### What you need to do
All pictures are to be excluded when the data below is output verbatim.

Top of Given entries

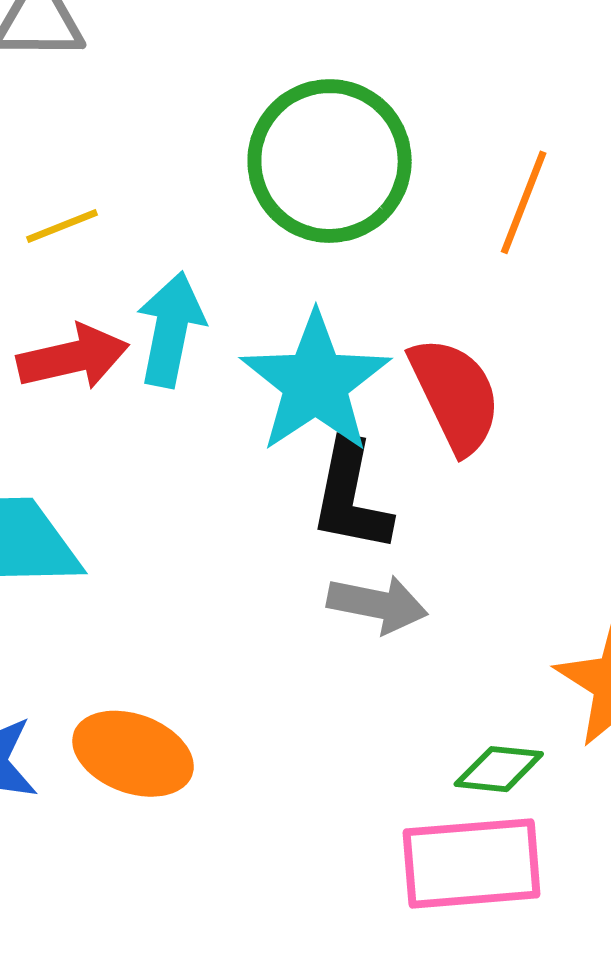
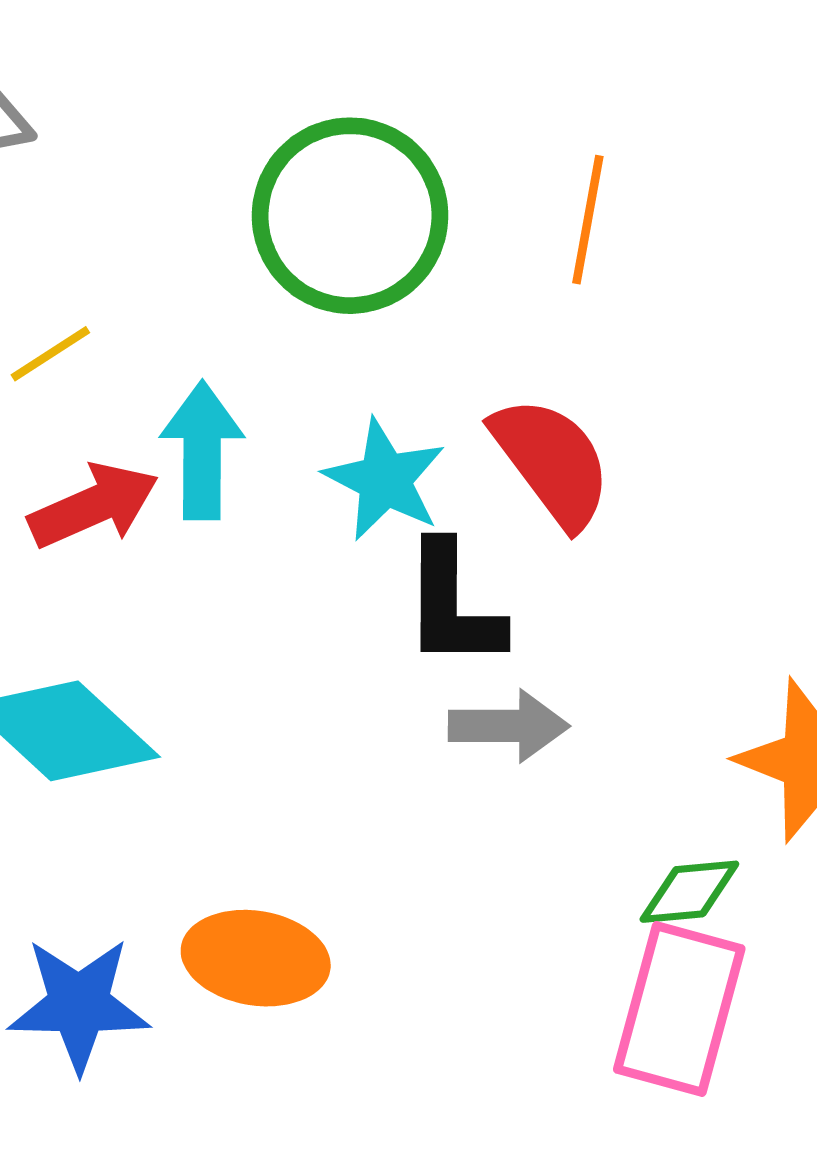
cyan star: (315, 383) -> (385, 480), size x0.7
pink rectangle: (472, 863) -> (679, 1009), turned -59

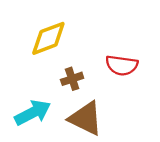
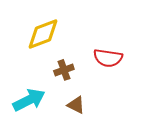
brown triangle: (86, 118) -> (76, 105), size x0.6

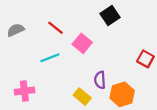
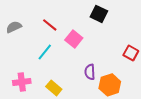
black square: (110, 16) -> (99, 14), turned -30
cyan line: (50, 58) -> (45, 52), turned -30
yellow rectangle: (82, 97) -> (54, 88), moved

Bottom of Given entries

### Exercise answer
cyan star: (315, 383) -> (385, 480), size x0.7
pink rectangle: (472, 863) -> (679, 1009), turned -59

brown triangle: (86, 118) -> (76, 105), size x0.6

black square: (110, 16) -> (99, 14), turned -30
cyan line: (50, 58) -> (45, 52), turned -30
yellow rectangle: (82, 97) -> (54, 88), moved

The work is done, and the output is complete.